What you should do: Before copying, set the images aside; then transcribe every entry below exactly.

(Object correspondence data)
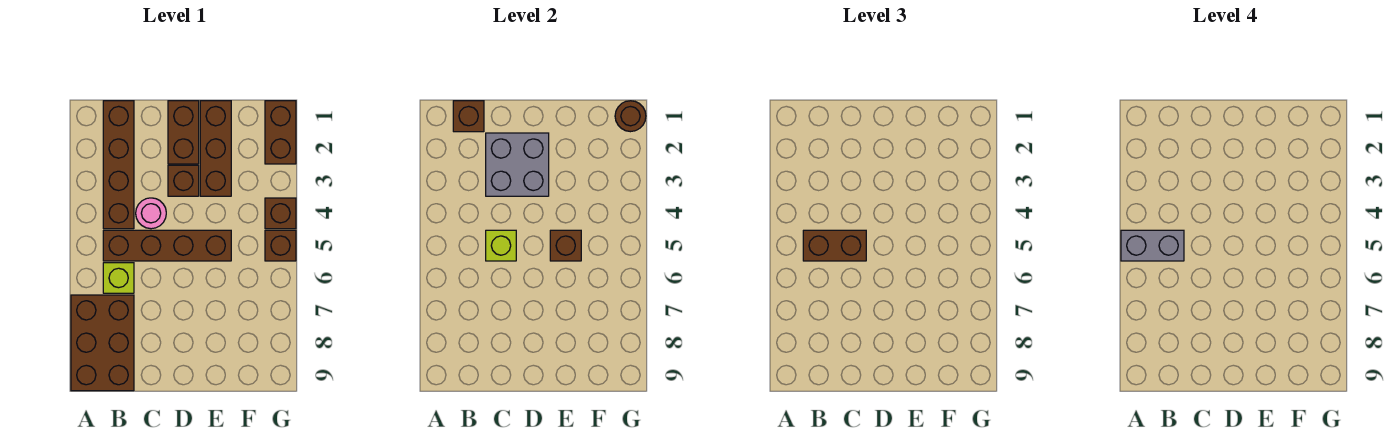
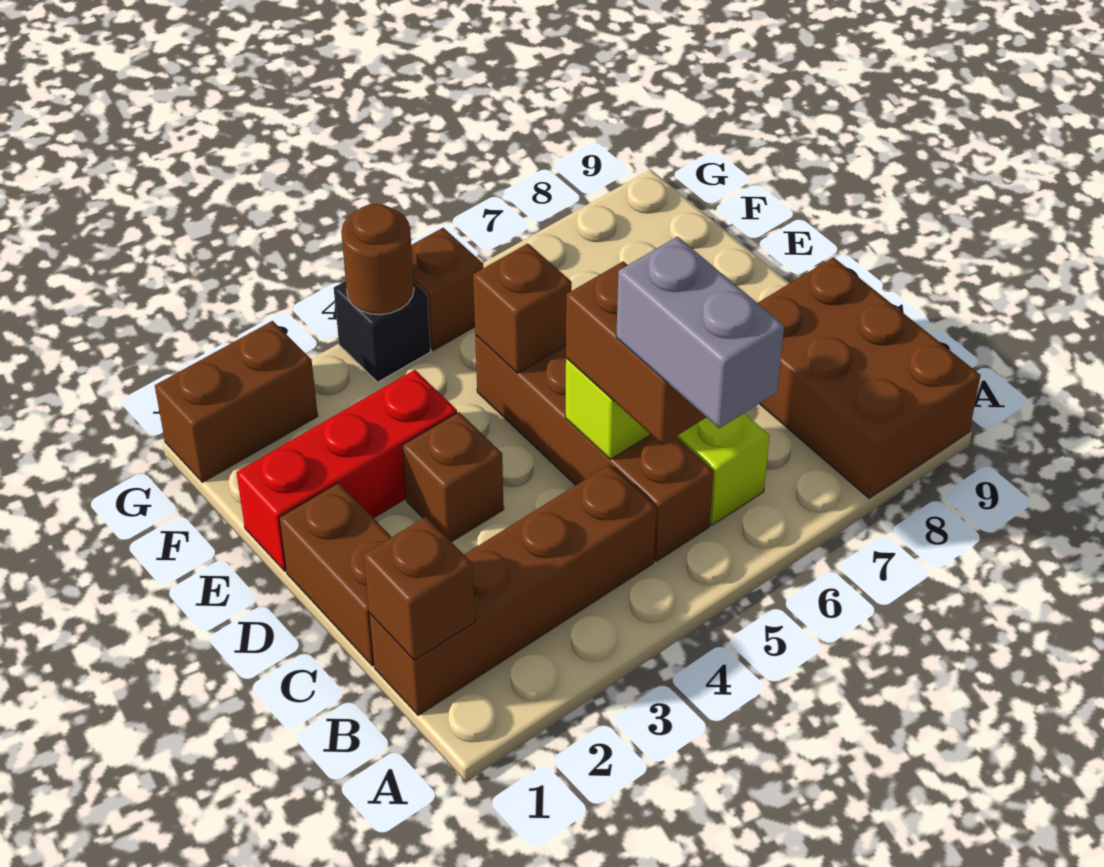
brown 2x3 brick [71,295,134,391] -> brown 2x3 brick turned to [758,257,981,498]
grey 2x2 brick [486,133,549,196] -> none
pink 1x1 round brick [136,198,166,229] -> none
brown 1x2 brick [168,101,199,164] -> brown 1x2 brick turned to [279,483,391,666]
brown 1x3 brick [200,101,231,196] -> red 1x3 brick [236,370,457,571]
brown 1x1 round brick [615,101,646,132] -> brown 1x1 round brick moved to [341,204,414,315]
brown 1x1 brick [265,198,296,229] -> black 1x1 brick [334,281,431,382]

Solved problem:
brown 2x3 brick [71,295,134,391] -> brown 2x3 brick turned to [758,257,981,498]
grey 2x2 brick [486,133,549,196] -> none
pink 1x1 round brick [136,198,166,229] -> none
brown 1x2 brick [168,101,199,164] -> brown 1x2 brick turned to [279,483,391,666]
brown 1x3 brick [200,101,231,196] -> red 1x3 brick [236,370,457,571]
brown 1x1 round brick [615,101,646,132] -> brown 1x1 round brick moved to [341,204,414,315]
brown 1x1 brick [265,198,296,229] -> black 1x1 brick [334,281,431,382]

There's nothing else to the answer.